> [Data for review]
########################################

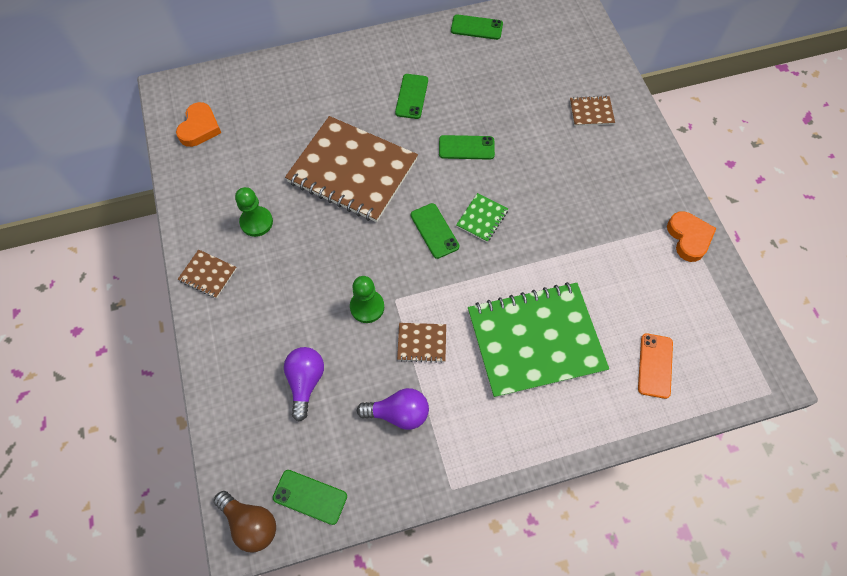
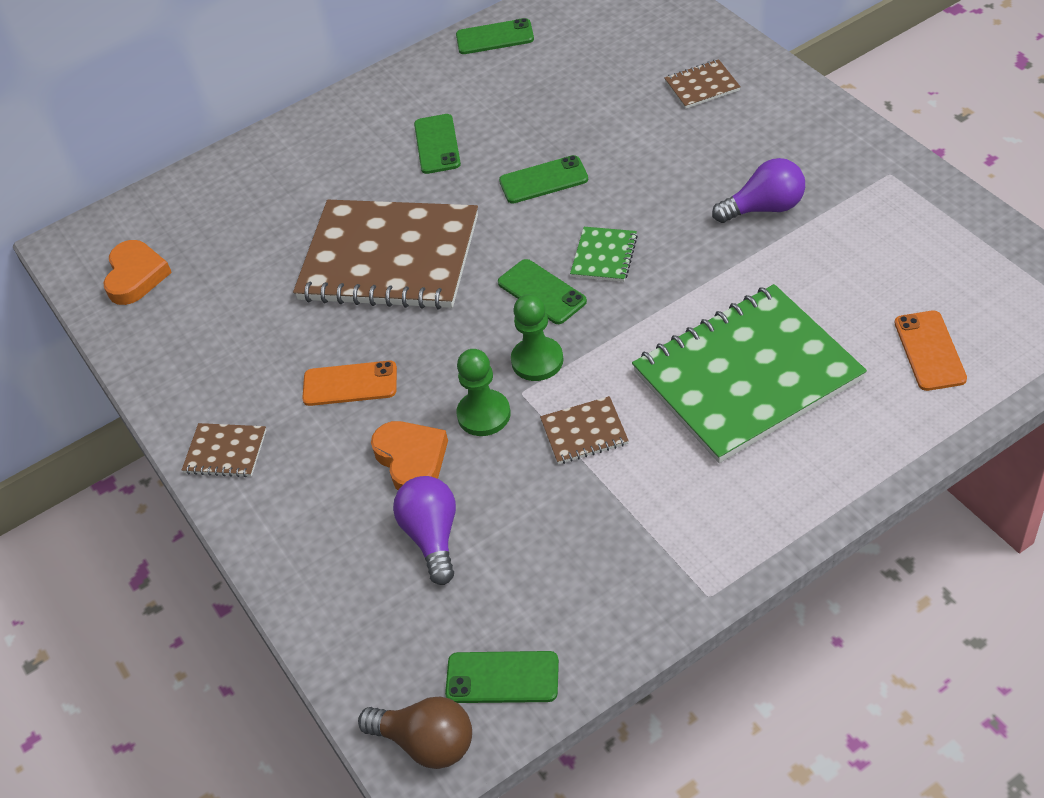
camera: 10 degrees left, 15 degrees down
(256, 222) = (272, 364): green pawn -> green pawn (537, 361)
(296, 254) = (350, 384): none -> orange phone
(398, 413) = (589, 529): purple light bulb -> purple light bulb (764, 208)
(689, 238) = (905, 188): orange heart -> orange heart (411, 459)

########################################

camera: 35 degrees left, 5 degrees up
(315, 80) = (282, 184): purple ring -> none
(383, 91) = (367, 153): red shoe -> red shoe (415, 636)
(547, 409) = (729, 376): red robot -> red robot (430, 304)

########################################

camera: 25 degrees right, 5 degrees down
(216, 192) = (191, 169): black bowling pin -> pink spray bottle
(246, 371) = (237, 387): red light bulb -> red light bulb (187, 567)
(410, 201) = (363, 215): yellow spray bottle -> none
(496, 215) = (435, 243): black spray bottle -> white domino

########################################

Among the entries above, copy exactly only the lines starting with the one containing "camera: 10 degrees left, 15 degrees down" and going through the one containing "(689, 238) = (905, 188): orange", both ends included.

camera: 10 degrees left, 15 degrees down
(256, 222) = (272, 364): green pawn -> green pawn (537, 361)
(296, 254) = (350, 384): none -> orange phone
(398, 413) = (589, 529): purple light bulb -> purple light bulb (764, 208)
(689, 238) = (905, 188): orange heart -> orange heart (411, 459)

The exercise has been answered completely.